BEGIN
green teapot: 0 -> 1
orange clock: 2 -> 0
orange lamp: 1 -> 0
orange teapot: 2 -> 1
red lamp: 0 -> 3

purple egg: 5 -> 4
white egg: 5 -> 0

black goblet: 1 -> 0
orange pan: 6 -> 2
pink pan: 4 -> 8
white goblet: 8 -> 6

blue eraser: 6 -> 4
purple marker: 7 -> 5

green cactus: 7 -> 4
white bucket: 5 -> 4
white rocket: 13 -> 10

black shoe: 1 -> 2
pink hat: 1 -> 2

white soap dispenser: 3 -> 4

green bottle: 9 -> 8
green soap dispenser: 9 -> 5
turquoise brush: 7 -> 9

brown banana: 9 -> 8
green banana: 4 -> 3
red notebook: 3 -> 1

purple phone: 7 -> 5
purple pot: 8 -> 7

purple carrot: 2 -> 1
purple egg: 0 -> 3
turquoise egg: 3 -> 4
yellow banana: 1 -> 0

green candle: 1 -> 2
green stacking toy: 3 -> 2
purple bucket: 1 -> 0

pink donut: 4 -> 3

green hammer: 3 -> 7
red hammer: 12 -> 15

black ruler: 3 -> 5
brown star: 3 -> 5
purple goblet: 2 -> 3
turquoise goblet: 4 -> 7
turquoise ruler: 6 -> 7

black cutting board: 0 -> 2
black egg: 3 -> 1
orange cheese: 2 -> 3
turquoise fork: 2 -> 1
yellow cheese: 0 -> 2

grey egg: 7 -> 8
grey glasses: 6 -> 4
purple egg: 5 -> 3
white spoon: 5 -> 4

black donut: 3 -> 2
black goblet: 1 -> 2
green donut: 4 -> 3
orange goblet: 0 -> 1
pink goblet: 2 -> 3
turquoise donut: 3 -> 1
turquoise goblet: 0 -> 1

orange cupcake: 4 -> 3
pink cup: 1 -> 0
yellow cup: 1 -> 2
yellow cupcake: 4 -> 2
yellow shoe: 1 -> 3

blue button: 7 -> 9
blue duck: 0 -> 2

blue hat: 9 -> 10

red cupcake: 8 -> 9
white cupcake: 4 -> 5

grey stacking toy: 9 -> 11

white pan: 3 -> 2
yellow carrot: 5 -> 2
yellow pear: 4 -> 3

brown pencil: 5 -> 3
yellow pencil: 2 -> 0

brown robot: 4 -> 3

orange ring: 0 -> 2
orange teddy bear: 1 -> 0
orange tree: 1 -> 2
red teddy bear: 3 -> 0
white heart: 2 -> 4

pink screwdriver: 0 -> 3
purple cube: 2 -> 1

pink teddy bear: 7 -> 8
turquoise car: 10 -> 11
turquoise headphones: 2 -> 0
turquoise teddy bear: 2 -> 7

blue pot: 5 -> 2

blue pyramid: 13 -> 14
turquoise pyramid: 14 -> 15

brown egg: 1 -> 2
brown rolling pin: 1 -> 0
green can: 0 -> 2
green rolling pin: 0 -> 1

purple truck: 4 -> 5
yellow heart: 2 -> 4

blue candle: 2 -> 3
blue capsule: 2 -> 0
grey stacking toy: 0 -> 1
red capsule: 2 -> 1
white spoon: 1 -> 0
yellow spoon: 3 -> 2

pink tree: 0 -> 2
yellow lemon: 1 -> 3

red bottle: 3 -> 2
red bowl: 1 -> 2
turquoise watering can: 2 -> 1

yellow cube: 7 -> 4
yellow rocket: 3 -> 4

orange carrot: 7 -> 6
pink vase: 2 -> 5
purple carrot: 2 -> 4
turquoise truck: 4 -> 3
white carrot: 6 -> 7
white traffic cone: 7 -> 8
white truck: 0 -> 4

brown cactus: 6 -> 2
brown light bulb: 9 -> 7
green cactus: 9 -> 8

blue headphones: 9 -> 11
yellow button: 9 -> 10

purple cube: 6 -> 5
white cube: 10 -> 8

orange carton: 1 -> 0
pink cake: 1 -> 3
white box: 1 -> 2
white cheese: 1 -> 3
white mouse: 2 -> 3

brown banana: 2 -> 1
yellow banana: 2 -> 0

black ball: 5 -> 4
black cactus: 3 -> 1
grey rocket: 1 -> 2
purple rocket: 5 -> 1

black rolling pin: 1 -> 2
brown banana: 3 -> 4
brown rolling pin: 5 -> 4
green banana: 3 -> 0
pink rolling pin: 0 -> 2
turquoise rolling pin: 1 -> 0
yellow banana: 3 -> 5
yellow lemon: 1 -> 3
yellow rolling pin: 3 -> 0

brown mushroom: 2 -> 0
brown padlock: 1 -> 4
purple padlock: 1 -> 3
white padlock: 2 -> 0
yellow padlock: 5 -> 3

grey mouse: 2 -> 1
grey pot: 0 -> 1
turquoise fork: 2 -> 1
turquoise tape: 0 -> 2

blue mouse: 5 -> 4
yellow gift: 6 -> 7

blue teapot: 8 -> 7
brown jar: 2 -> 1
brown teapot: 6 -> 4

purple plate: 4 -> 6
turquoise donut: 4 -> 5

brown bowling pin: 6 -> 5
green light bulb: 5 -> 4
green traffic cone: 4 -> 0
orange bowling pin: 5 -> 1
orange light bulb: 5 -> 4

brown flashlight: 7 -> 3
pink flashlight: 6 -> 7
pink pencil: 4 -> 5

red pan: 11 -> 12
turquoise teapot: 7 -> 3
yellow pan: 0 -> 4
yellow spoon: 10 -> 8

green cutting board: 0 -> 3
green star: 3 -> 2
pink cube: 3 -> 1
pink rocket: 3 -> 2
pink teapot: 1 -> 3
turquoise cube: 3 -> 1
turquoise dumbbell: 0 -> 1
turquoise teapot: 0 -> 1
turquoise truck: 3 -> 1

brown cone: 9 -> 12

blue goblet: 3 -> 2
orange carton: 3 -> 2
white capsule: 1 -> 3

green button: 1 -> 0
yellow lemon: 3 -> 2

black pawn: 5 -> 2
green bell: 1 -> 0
END
» REQUIRED WORK
Could you return exactly the lines above from the line with "turquoise donut: 3 -> 1" to the line with "white carrot: 6 -> 7", both included, and nothing else?

» WRITTEN SOLUTION
turquoise donut: 3 -> 1
turquoise goblet: 0 -> 1

orange cupcake: 4 -> 3
pink cup: 1 -> 0
yellow cup: 1 -> 2
yellow cupcake: 4 -> 2
yellow shoe: 1 -> 3

blue button: 7 -> 9
blue duck: 0 -> 2

blue hat: 9 -> 10

red cupcake: 8 -> 9
white cupcake: 4 -> 5

grey stacking toy: 9 -> 11

white pan: 3 -> 2
yellow carrot: 5 -> 2
yellow pear: 4 -> 3

brown pencil: 5 -> 3
yellow pencil: 2 -> 0

brown robot: 4 -> 3

orange ring: 0 -> 2
orange teddy bear: 1 -> 0
orange tree: 1 -> 2
red teddy bear: 3 -> 0
white heart: 2 -> 4

pink screwdriver: 0 -> 3
purple cube: 2 -> 1

pink teddy bear: 7 -> 8
turquoise car: 10 -> 11
turquoise headphones: 2 -> 0
turquoise teddy bear: 2 -> 7

blue pot: 5 -> 2

blue pyramid: 13 -> 14
turquoise pyramid: 14 -> 15

brown egg: 1 -> 2
brown rolling pin: 1 -> 0
green can: 0 -> 2
green rolling pin: 0 -> 1

purple truck: 4 -> 5
yellow heart: 2 -> 4

blue candle: 2 -> 3
blue capsule: 2 -> 0
grey stacking toy: 0 -> 1
red capsule: 2 -> 1
white spoon: 1 -> 0
yellow spoon: 3 -> 2

pink tree: 0 -> 2
yellow lemon: 1 -> 3

red bottle: 3 -> 2
red bowl: 1 -> 2
turquoise watering can: 2 -> 1

yellow cube: 7 -> 4
yellow rocket: 3 -> 4

orange carrot: 7 -> 6
pink vase: 2 -> 5
purple carrot: 2 -> 4
turquoise truck: 4 -> 3
white carrot: 6 -> 7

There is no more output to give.